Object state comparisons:
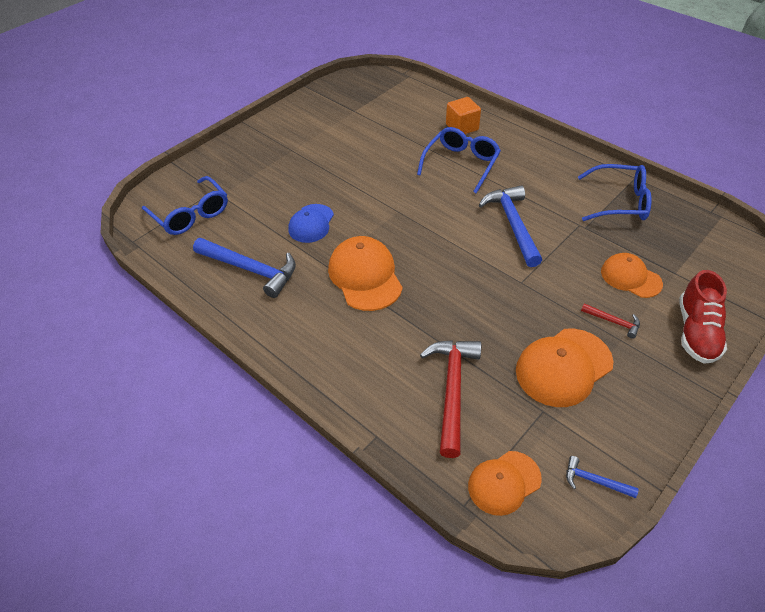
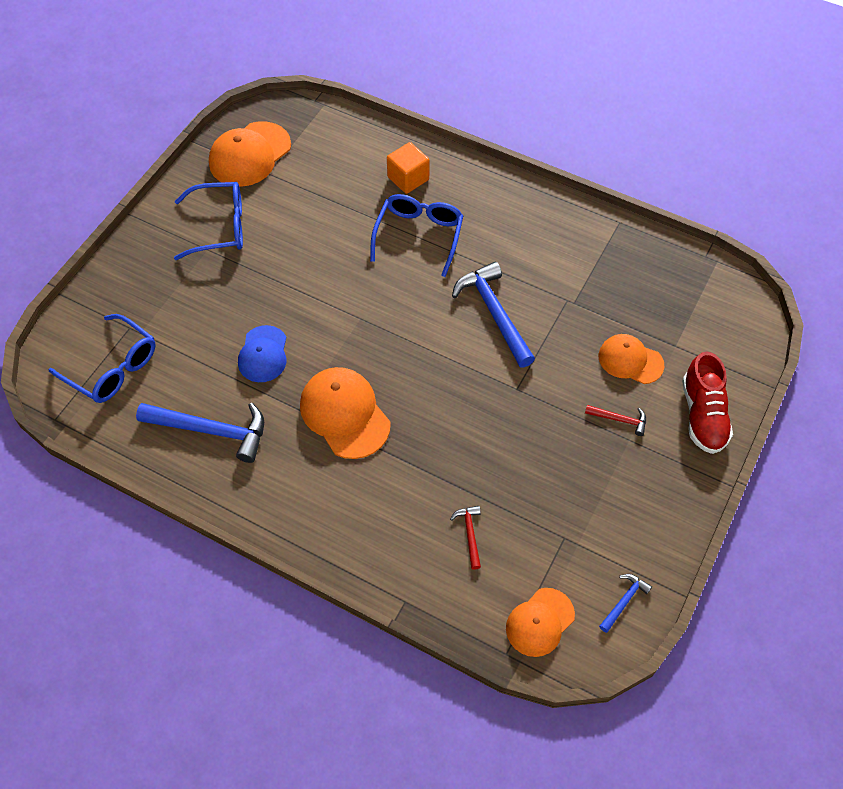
camera: 15 degrees left, 10 degrees up
red hammer [420,340,481,458] -> red hammer [450,506,481,570], size x0.48
orange cap [516,328,613,407] -> orange cap moved to [209,121,291,187]
blue hammer [566,456,639,498] -> blue hammer turned 120 degrees clockwise [599,574,652,633]
blue glasses [578,164,651,221] -> blue glasses moved to [174,182,243,260]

Exercise objective: The expected output is every entry above, retyped exactly, with the pictures removed.

Answer box:
camera: 15 degrees left, 10 degrees up
red hammer [420,340,481,458] -> red hammer [450,506,481,570], size x0.48
orange cap [516,328,613,407] -> orange cap moved to [209,121,291,187]
blue hammer [566,456,639,498] -> blue hammer turned 120 degrees clockwise [599,574,652,633]
blue glasses [578,164,651,221] -> blue glasses moved to [174,182,243,260]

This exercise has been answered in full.